**Records for the exercise:**
⁂
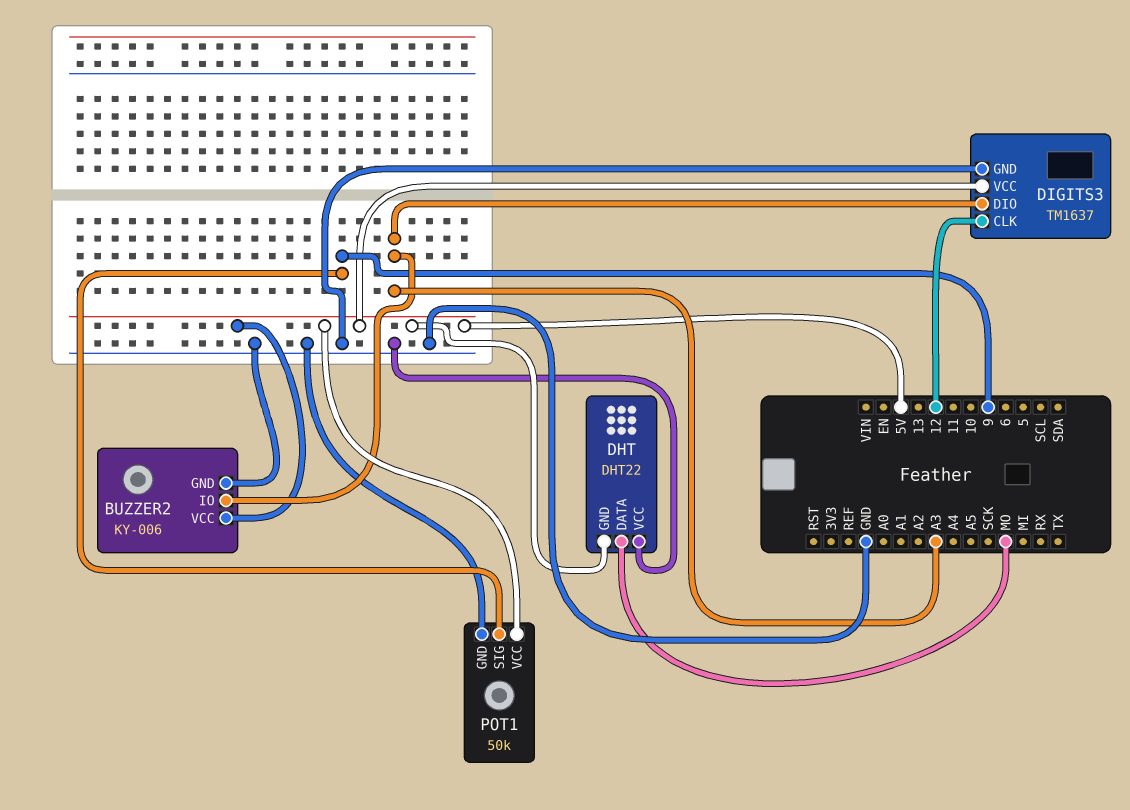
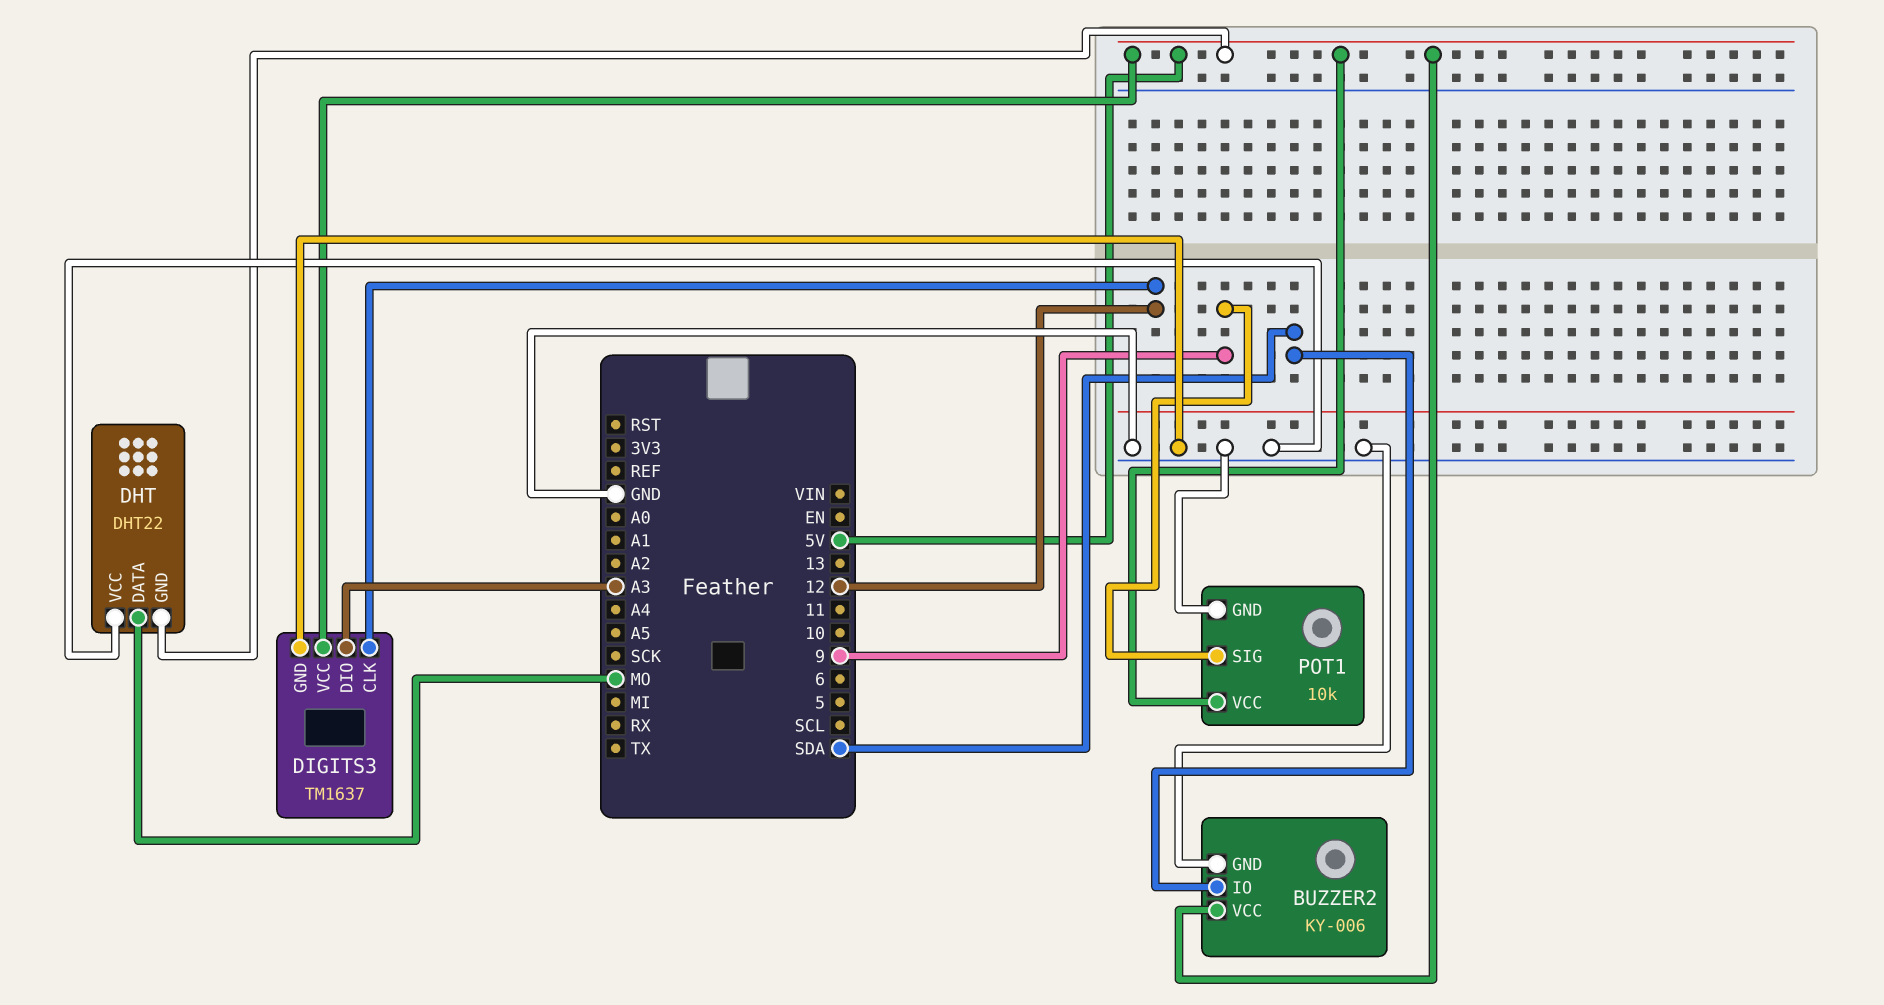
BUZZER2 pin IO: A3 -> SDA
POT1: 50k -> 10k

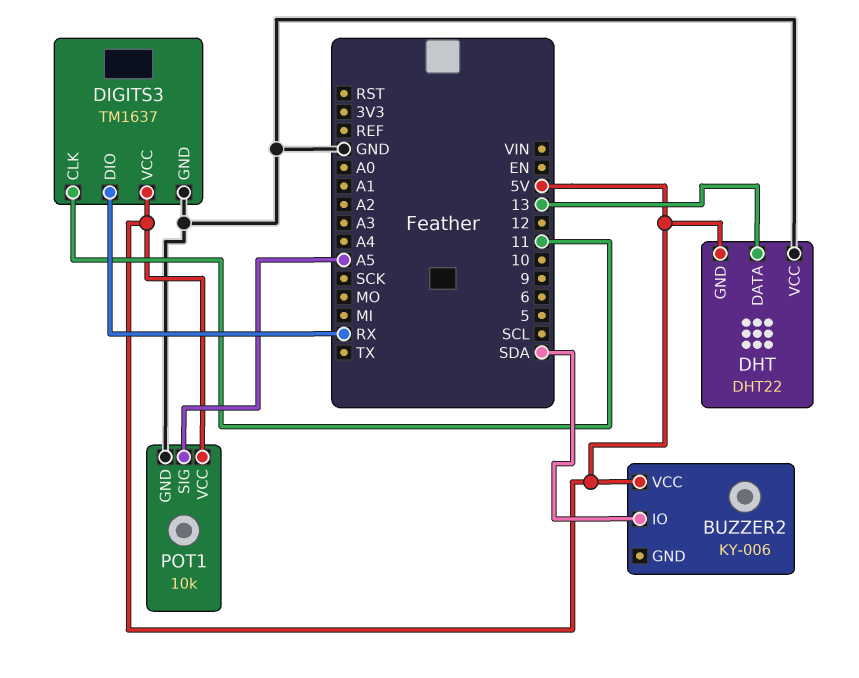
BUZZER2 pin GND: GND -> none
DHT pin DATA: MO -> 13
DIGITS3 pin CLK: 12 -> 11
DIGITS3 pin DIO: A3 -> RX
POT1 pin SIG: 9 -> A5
⁂
**Work to complete:**
Word for word, give the listing above again, but drop any pictures.

**Task answer:**
BUZZER2 pin IO: A3 -> SDA
POT1: 50k -> 10k

BUZZER2 pin GND: GND -> none
DHT pin DATA: MO -> 13
DIGITS3 pin CLK: 12 -> 11
DIGITS3 pin DIO: A3 -> RX
POT1 pin SIG: 9 -> A5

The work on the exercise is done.